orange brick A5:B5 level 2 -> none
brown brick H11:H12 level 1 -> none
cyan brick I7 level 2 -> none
==
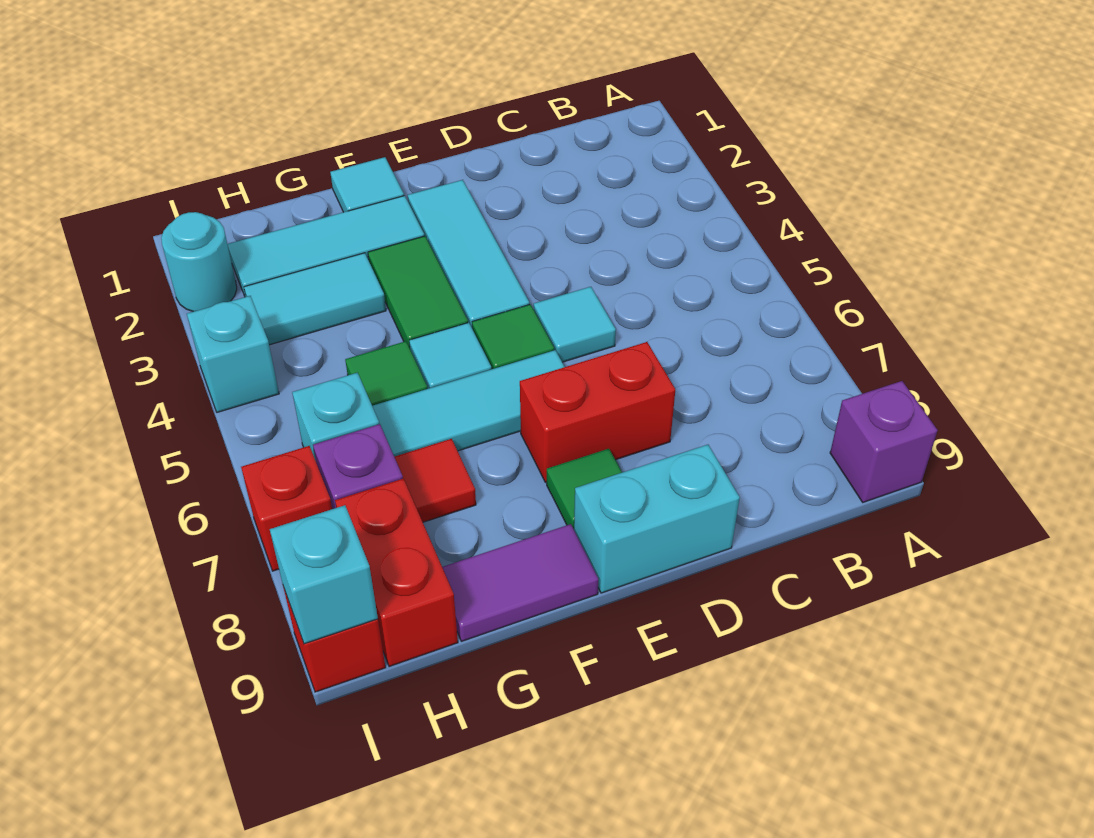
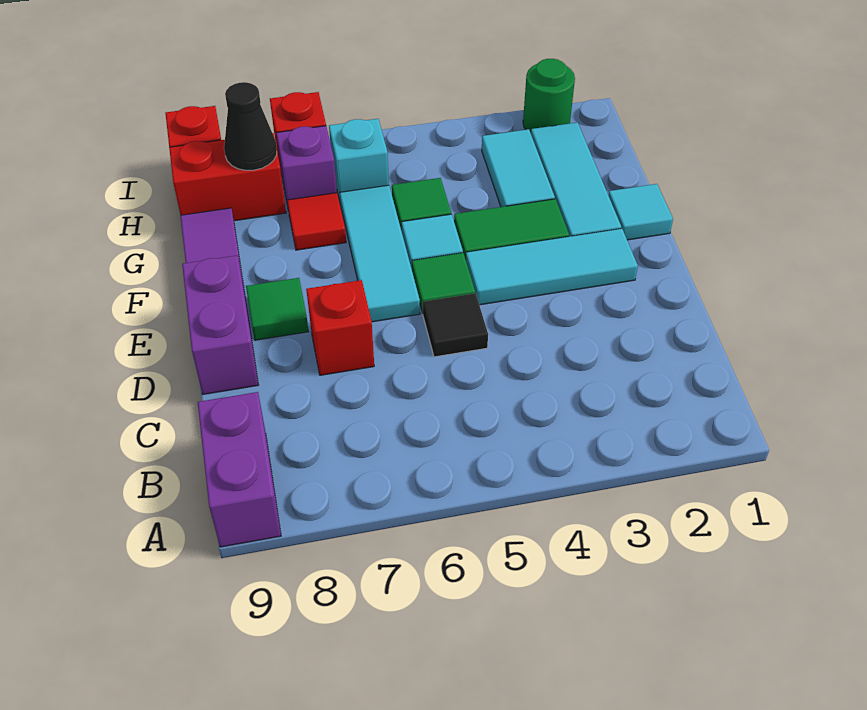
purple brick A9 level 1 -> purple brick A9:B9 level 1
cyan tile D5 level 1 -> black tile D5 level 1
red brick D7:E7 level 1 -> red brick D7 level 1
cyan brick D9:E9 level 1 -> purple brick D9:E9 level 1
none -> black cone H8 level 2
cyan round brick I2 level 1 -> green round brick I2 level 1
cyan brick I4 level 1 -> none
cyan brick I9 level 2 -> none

The problem = Which lines above run from the one containing "cyan tile D5 level 1 -> black tile D5 level 1" down to the one containing "cyan brick I9 level 2 -> none"? Repeat exactly those, both ends included, and nothing else.

Output of the exercise =
cyan tile D5 level 1 -> black tile D5 level 1
red brick D7:E7 level 1 -> red brick D7 level 1
cyan brick D9:E9 level 1 -> purple brick D9:E9 level 1
none -> black cone H8 level 2
cyan round brick I2 level 1 -> green round brick I2 level 1
cyan brick I4 level 1 -> none
cyan brick I9 level 2 -> none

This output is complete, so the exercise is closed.